[Coordinate-based object records]
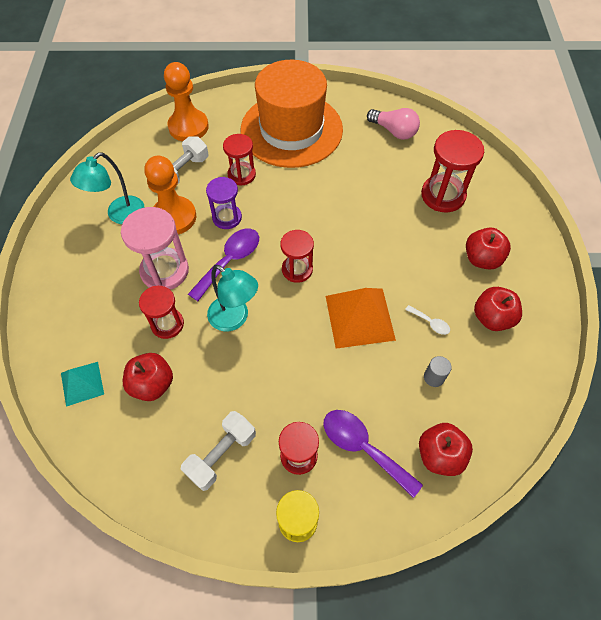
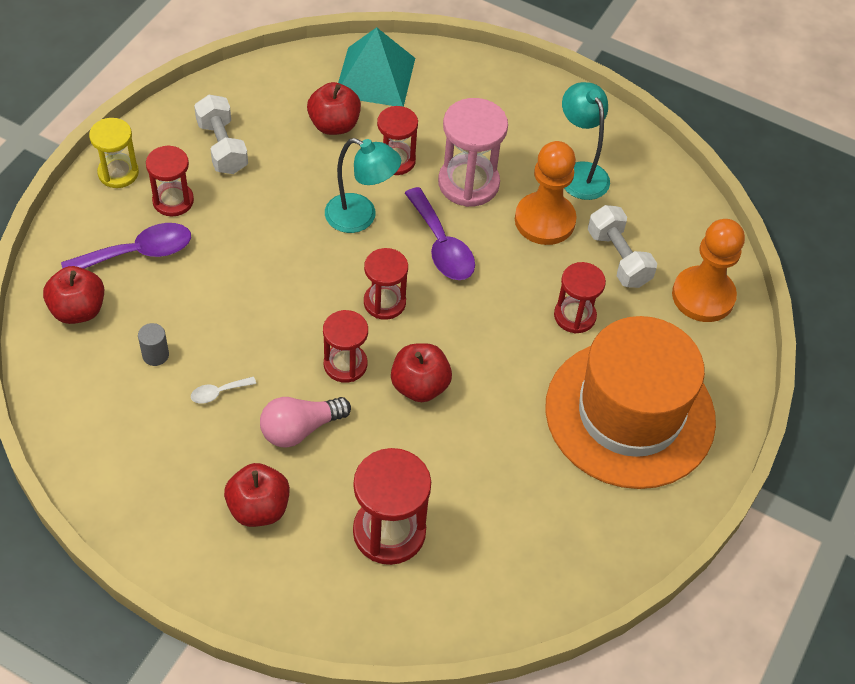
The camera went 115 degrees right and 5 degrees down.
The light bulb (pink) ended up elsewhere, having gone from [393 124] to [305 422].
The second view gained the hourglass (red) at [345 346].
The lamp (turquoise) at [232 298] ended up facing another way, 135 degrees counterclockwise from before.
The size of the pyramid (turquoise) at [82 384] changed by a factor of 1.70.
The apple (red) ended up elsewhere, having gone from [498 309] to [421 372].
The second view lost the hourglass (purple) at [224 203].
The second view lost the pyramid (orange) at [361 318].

PROMPT:
Please repeat each record above precisely, with the pictures left out.

RESPONSE AREA:
The camera went 115 degrees right and 5 degrees down.
The light bulb (pink) ended up elsewhere, having gone from [393 124] to [305 422].
The second view gained the hourglass (red) at [345 346].
The lamp (turquoise) at [232 298] ended up facing another way, 135 degrees counterclockwise from before.
The size of the pyramid (turquoise) at [82 384] changed by a factor of 1.70.
The apple (red) ended up elsewhere, having gone from [498 309] to [421 372].
The second view lost the hourglass (purple) at [224 203].
The second view lost the pyramid (orange) at [361 318].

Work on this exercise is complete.